**Prompt:** Which lines run from the one containing "black glasses: [307,182,362,238]" to the end of the entries below? Retype exactly those, both ends included.

**Source data:**

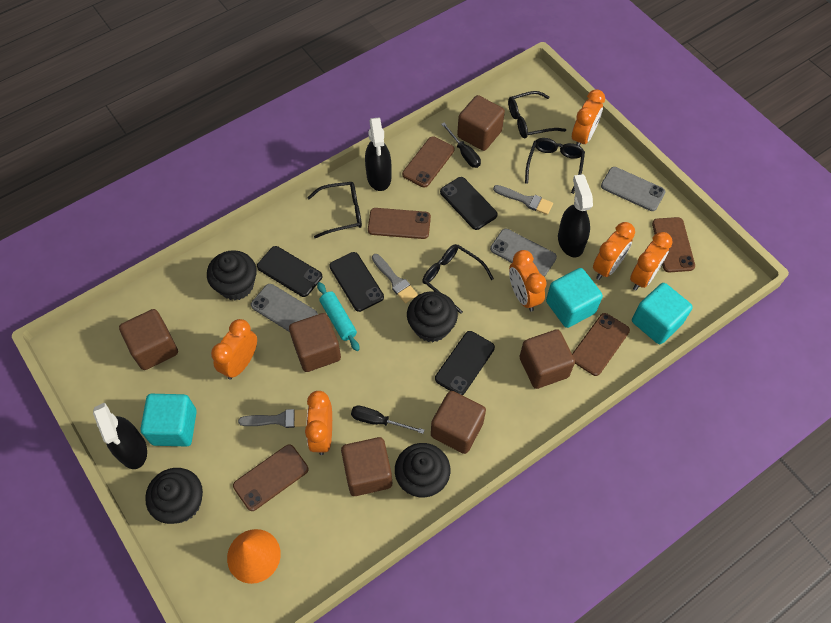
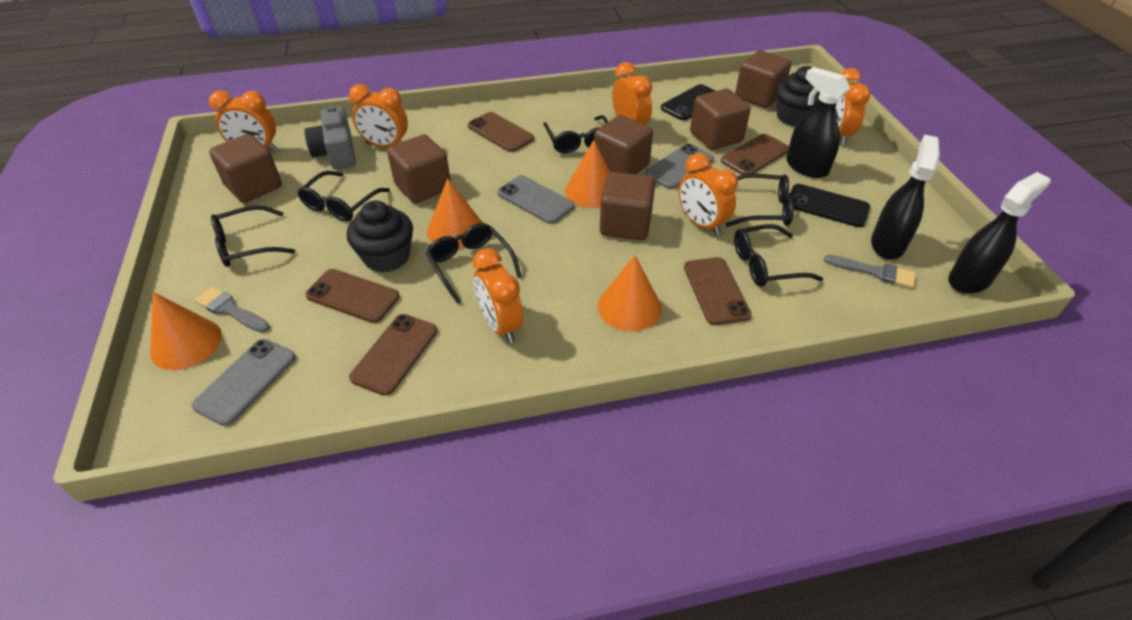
black cupcake: [145,468,203,524] [207,250,257,300] [395,443,450,498] [407,291,458,342] = 4 -> [347,201,413,272] [775,66,820,126] = 2
black glasses: [307,182,362,238] [422,244,494,314] [508,91,566,139] [525,138,585,194] = 4 -> [211,205,295,267] [298,171,390,221] [426,223,522,304] [543,115,608,154] [726,173,794,227] [734,224,823,287] = 6
black phone: [257,246,322,297] [329,252,384,312] [435,331,495,395] [440,177,498,230] = 4 -> [661,84,716,120] [790,184,870,227] = 2
black screwdriver: [351,405,424,434] [441,123,481,168] = 2 -> none = 0
grey brush: [238,409,308,428] [372,254,418,304] [493,185,553,215] = 3 -> [195,287,270,333] [824,255,916,288] = 2
grey camera: none = 0 -> [304,105,356,169] = 1
orange cone: [227,529,281,584] = 1 -> [150,292,222,370] [427,178,483,249] [565,140,610,208] [598,255,662,331] = 4
turquoise cube: [140,394,197,446] [546,268,603,328] [632,283,693,344] = 3 -> none = 0
turquoise rolling pin: [317,282,360,351] = 1 -> none = 0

**Response to this exercise:**
black glasses: [307,182,362,238] [422,244,494,314] [508,91,566,139] [525,138,585,194] = 4 -> [211,205,295,267] [298,171,390,221] [426,223,522,304] [543,115,608,154] [726,173,794,227] [734,224,823,287] = 6
black phone: [257,246,322,297] [329,252,384,312] [435,331,495,395] [440,177,498,230] = 4 -> [661,84,716,120] [790,184,870,227] = 2
black screwdriver: [351,405,424,434] [441,123,481,168] = 2 -> none = 0
grey brush: [238,409,308,428] [372,254,418,304] [493,185,553,215] = 3 -> [195,287,270,333] [824,255,916,288] = 2
grey camera: none = 0 -> [304,105,356,169] = 1
orange cone: [227,529,281,584] = 1 -> [150,292,222,370] [427,178,483,249] [565,140,610,208] [598,255,662,331] = 4
turquoise cube: [140,394,197,446] [546,268,603,328] [632,283,693,344] = 3 -> none = 0
turquoise rolling pin: [317,282,360,351] = 1 -> none = 0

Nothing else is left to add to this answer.